• _RECORD SET_
#####

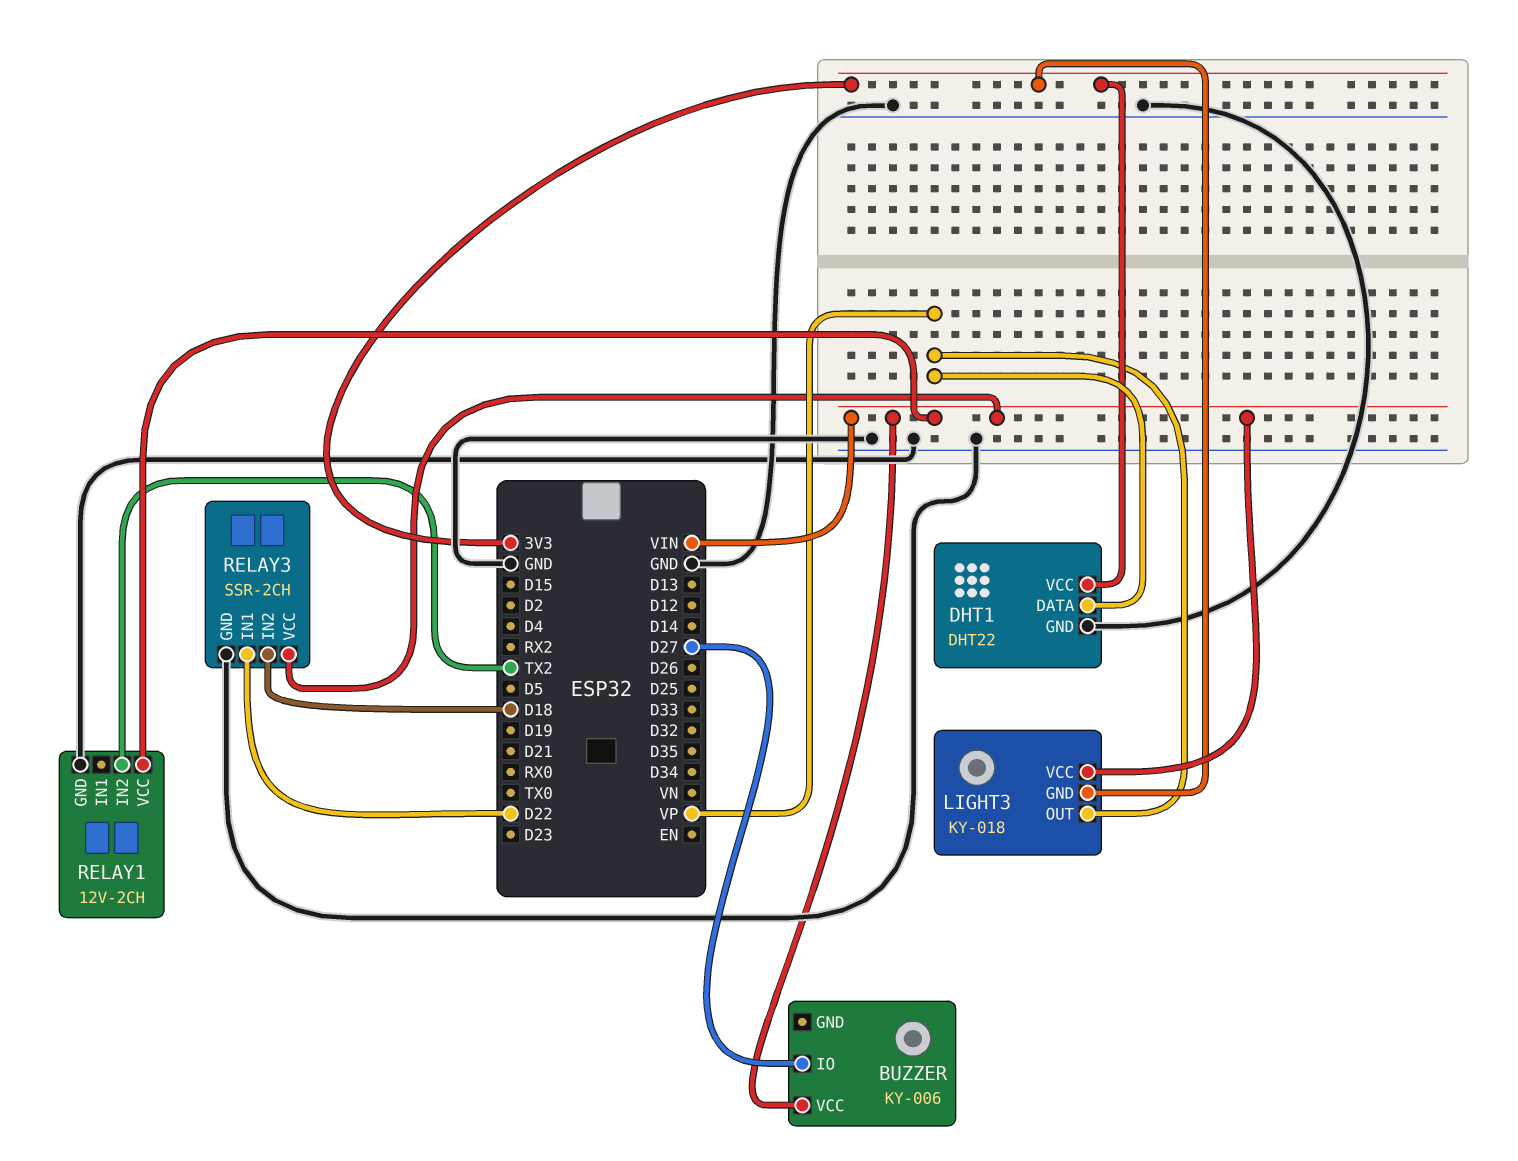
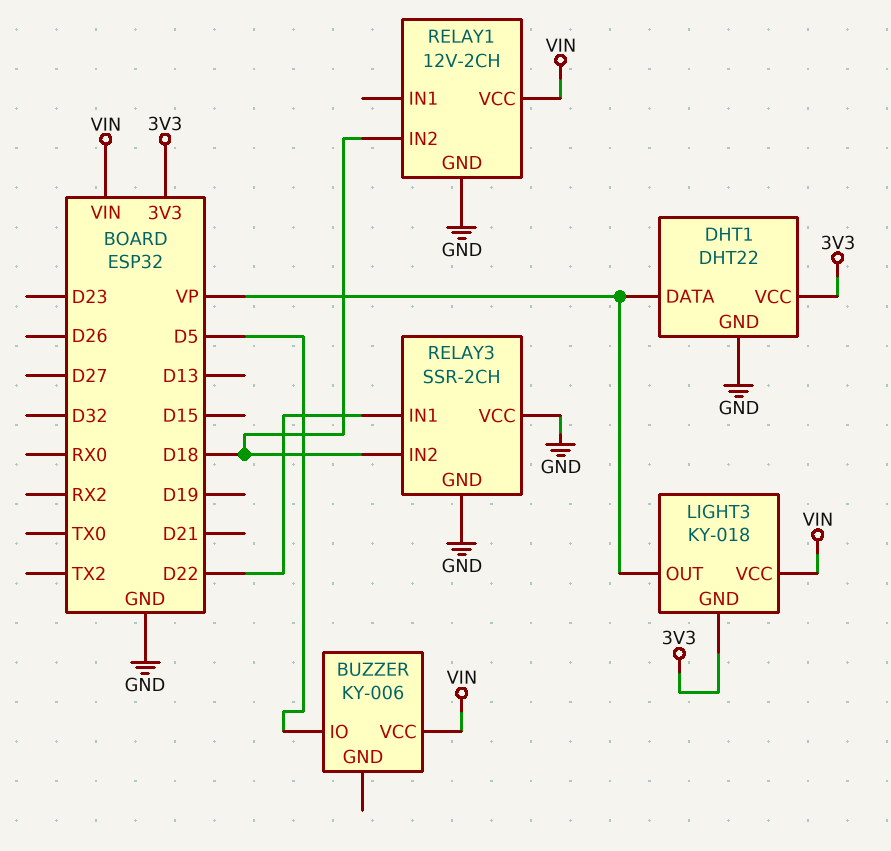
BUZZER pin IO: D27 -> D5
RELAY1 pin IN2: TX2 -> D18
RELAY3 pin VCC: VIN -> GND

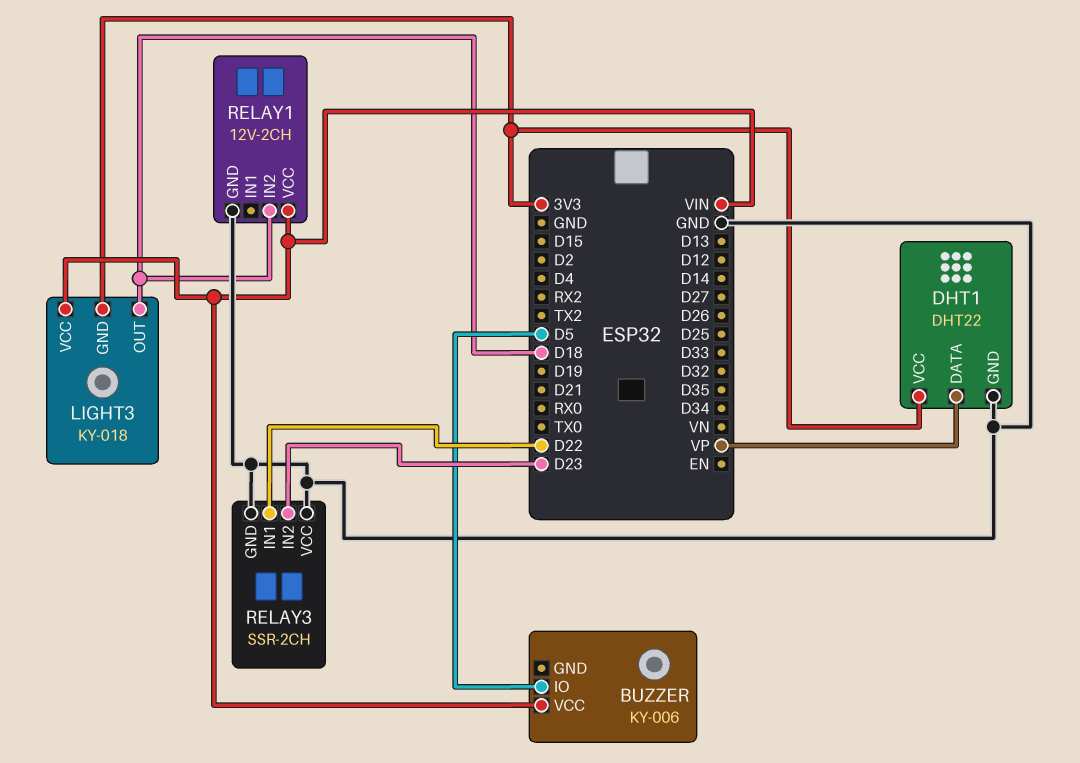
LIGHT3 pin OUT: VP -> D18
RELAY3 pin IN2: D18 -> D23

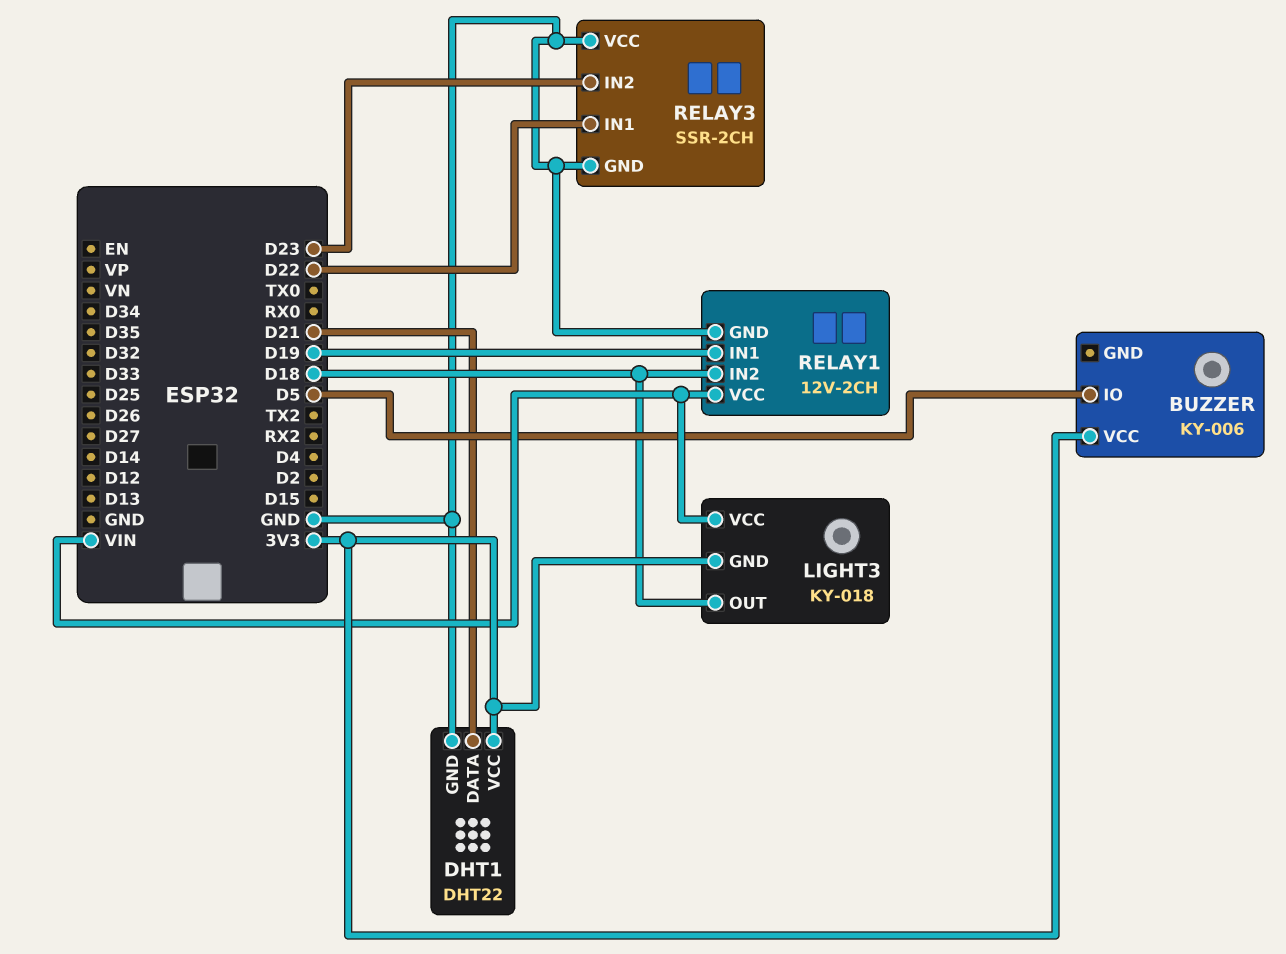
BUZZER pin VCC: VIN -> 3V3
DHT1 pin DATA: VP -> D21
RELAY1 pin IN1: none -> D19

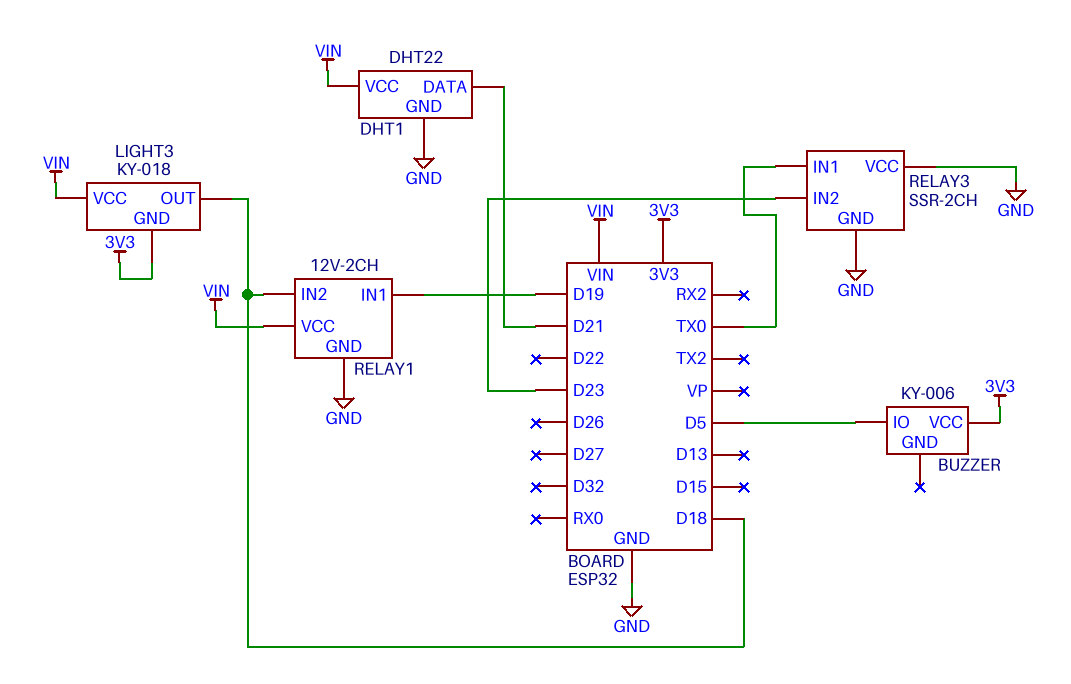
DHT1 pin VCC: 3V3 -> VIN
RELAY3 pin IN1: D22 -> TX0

#####

• _PROBLEM TO WORK ON_
Without including any picture, copy the listing above exactly and in full.

• _ANSWER TO THIS EXERCISE_
BUZZER pin IO: D27 -> D5
RELAY1 pin IN2: TX2 -> D18
RELAY3 pin VCC: VIN -> GND

LIGHT3 pin OUT: VP -> D18
RELAY3 pin IN2: D18 -> D23

BUZZER pin VCC: VIN -> 3V3
DHT1 pin DATA: VP -> D21
RELAY1 pin IN1: none -> D19

DHT1 pin VCC: 3V3 -> VIN
RELAY3 pin IN1: D22 -> TX0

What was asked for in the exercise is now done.